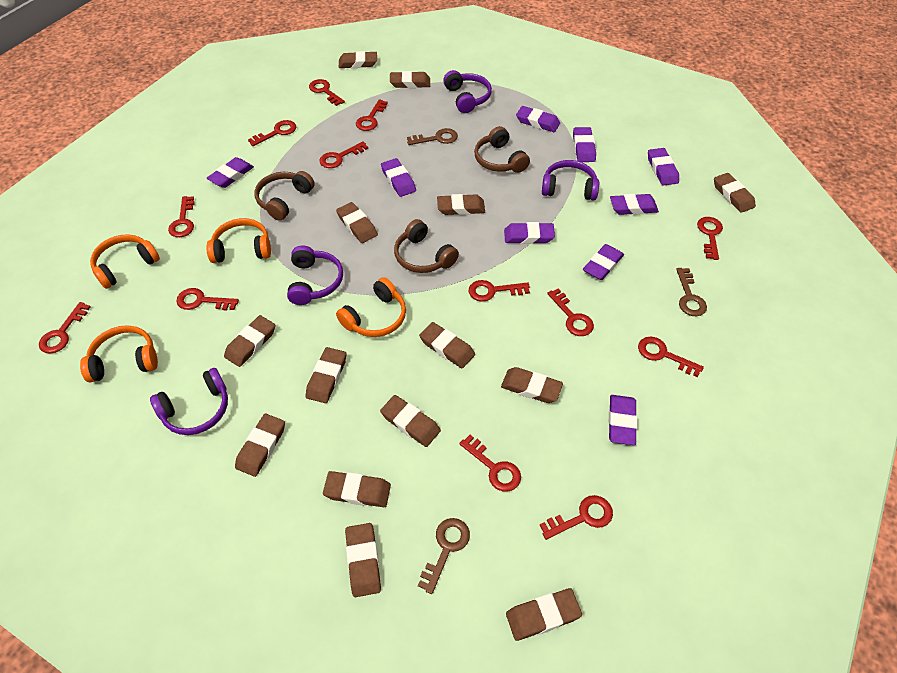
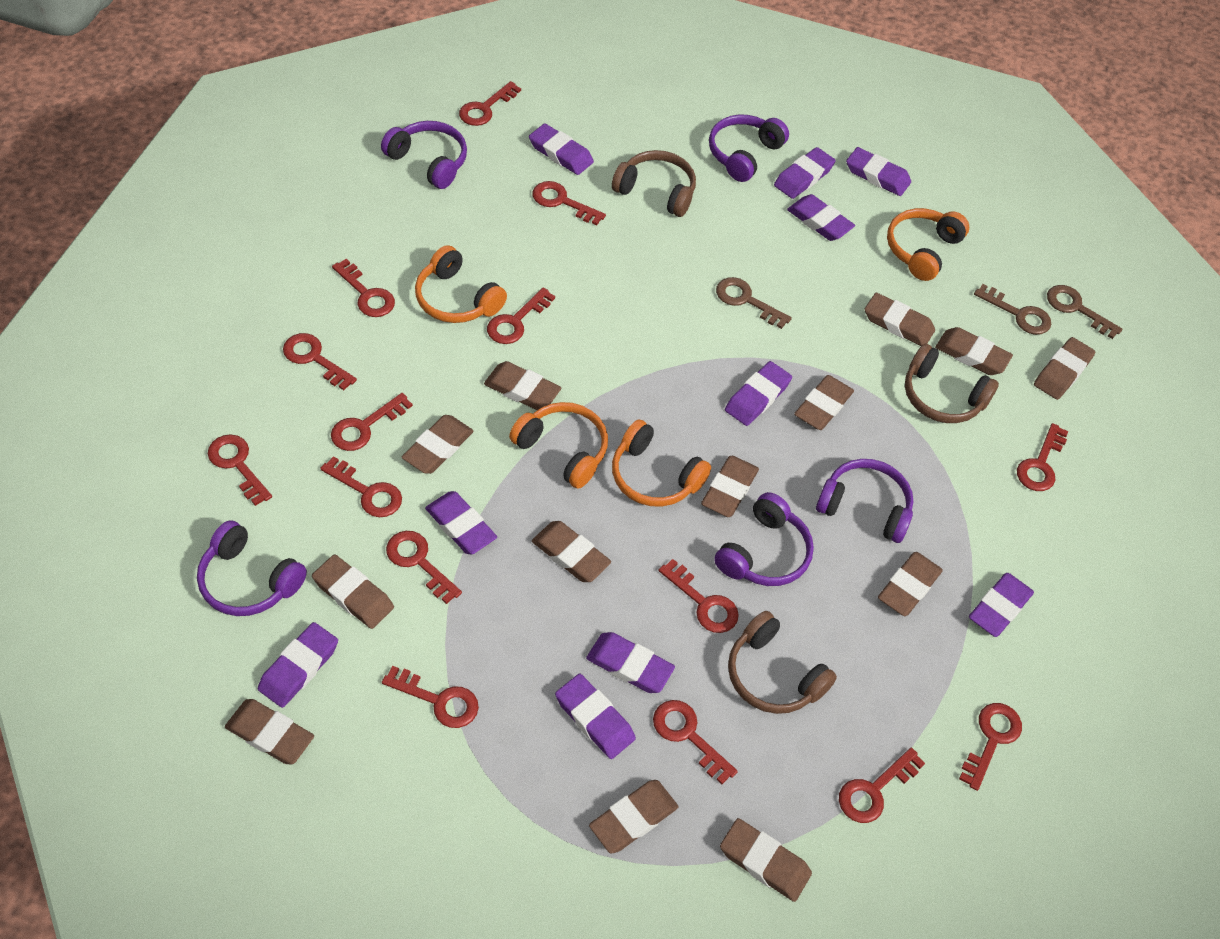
brown eraser: 14 -> 13
purple eraser: 9 -> 10
purple headphones: 4 -> 5
red key: 13 -> 15

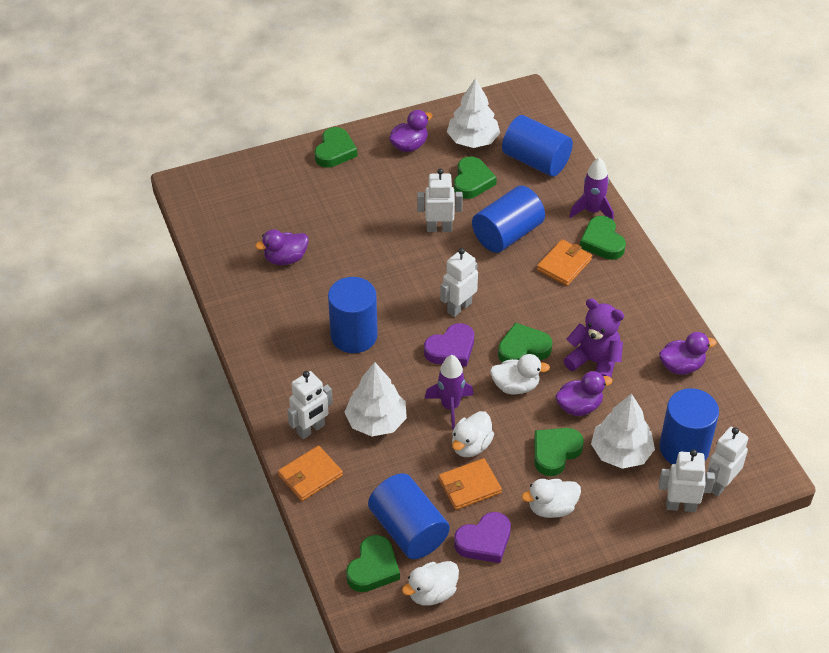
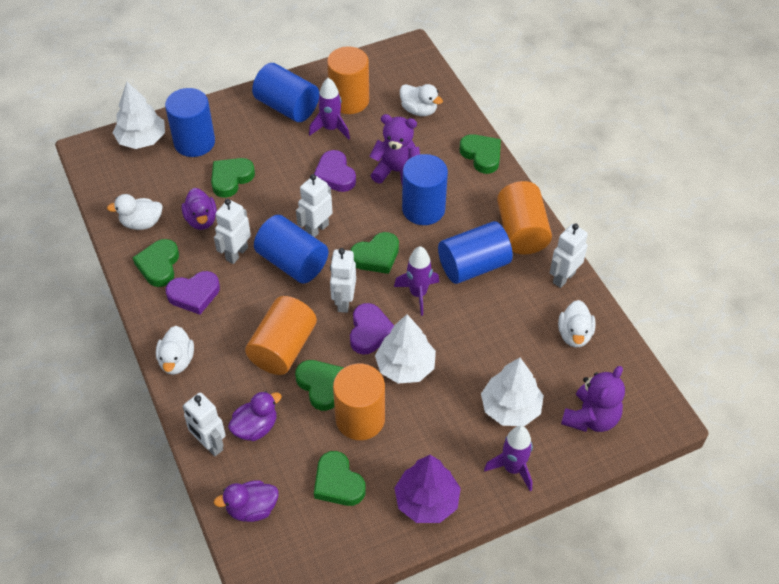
orange cylinder: 0 -> 4
orange wallet: 3 -> 0
purple duck: 4 -> 3
purple heart: 2 -> 3
purple rocket: 2 -> 3
purple teddy bear: 1 -> 2
purple tree: 0 -> 1

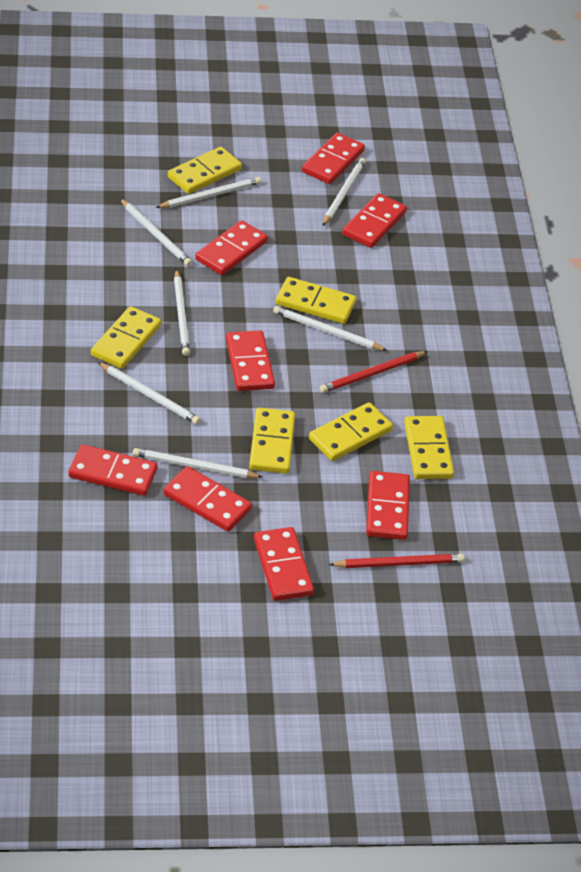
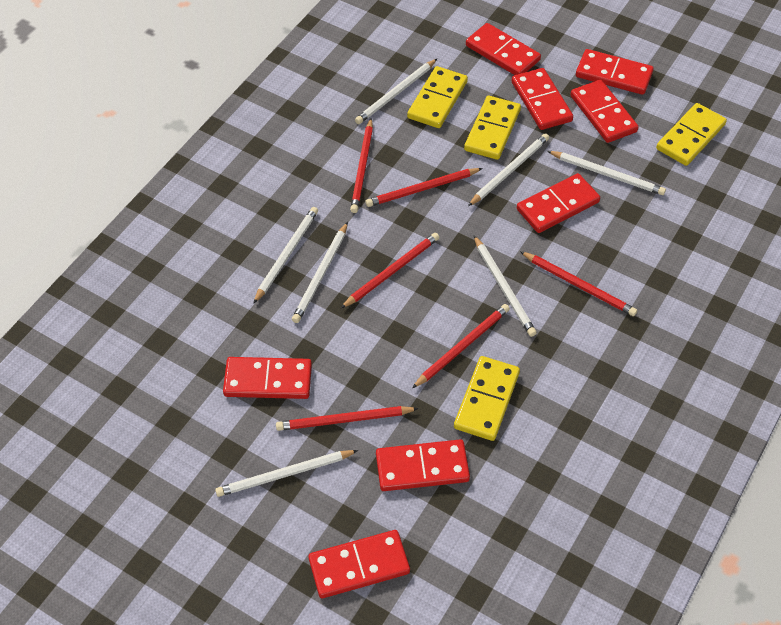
red pencil: 2 -> 6
yellow domino: 6 -> 4

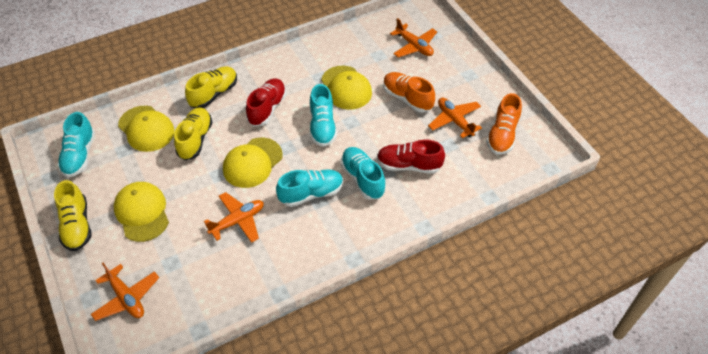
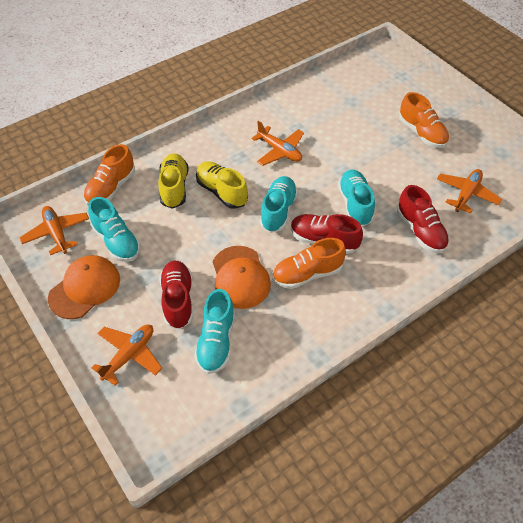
orange cap: 0 -> 2
orange shoe: 2 -> 3
red shoe: 2 -> 3
yellow cap: 4 -> 0
yellow shoe: 3 -> 2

# # # #

What this task involves >> The line with "orange wallet: 3 -> 0" marks the start, and the last line of the material marks the end. Reproduce exactly those two lines and every line between them, without the pictures.

Answer section >>
orange wallet: 3 -> 0
purple duck: 4 -> 3
purple heart: 2 -> 3
purple rocket: 2 -> 3
purple teddy bear: 1 -> 2
purple tree: 0 -> 1

red pencil: 2 -> 6
yellow domino: 6 -> 4

orange cap: 0 -> 2
orange shoe: 2 -> 3
red shoe: 2 -> 3
yellow cap: 4 -> 0
yellow shoe: 3 -> 2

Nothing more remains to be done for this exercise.